● DATA FOR PROCESSING:
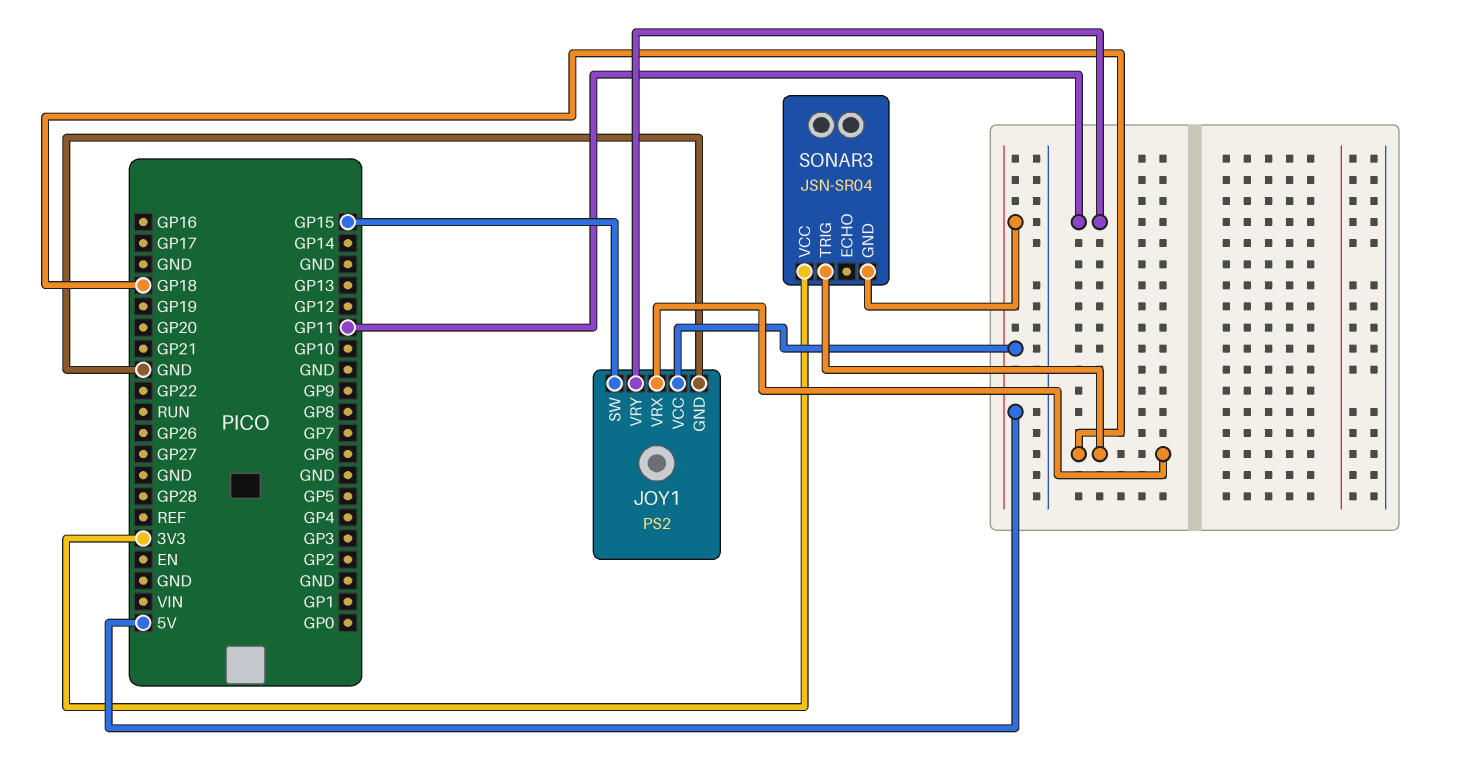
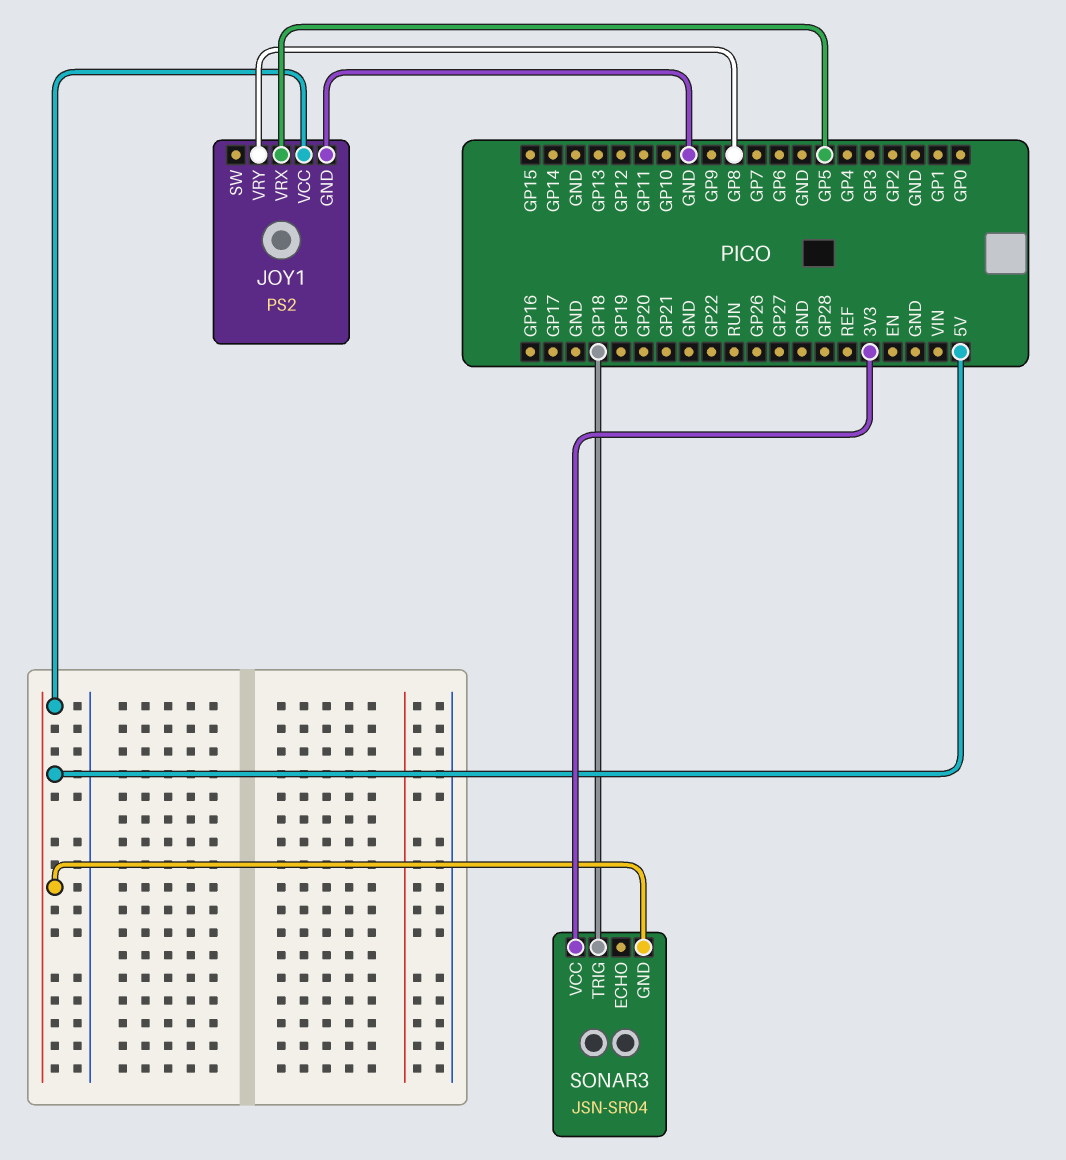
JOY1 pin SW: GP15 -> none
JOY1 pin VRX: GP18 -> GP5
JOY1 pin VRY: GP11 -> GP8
---
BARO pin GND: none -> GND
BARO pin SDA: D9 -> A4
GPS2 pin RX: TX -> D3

● AIM OF THE EXERCISE: Give the exact lines, and only those, from the line containing "BARO pin GND: none -> GND" through the line containing "GPS2 pin RX: TX -> D3" in the entries above.

● SOLVED EXERCISE:
BARO pin GND: none -> GND
BARO pin SDA: D9 -> A4
GPS2 pin RX: TX -> D3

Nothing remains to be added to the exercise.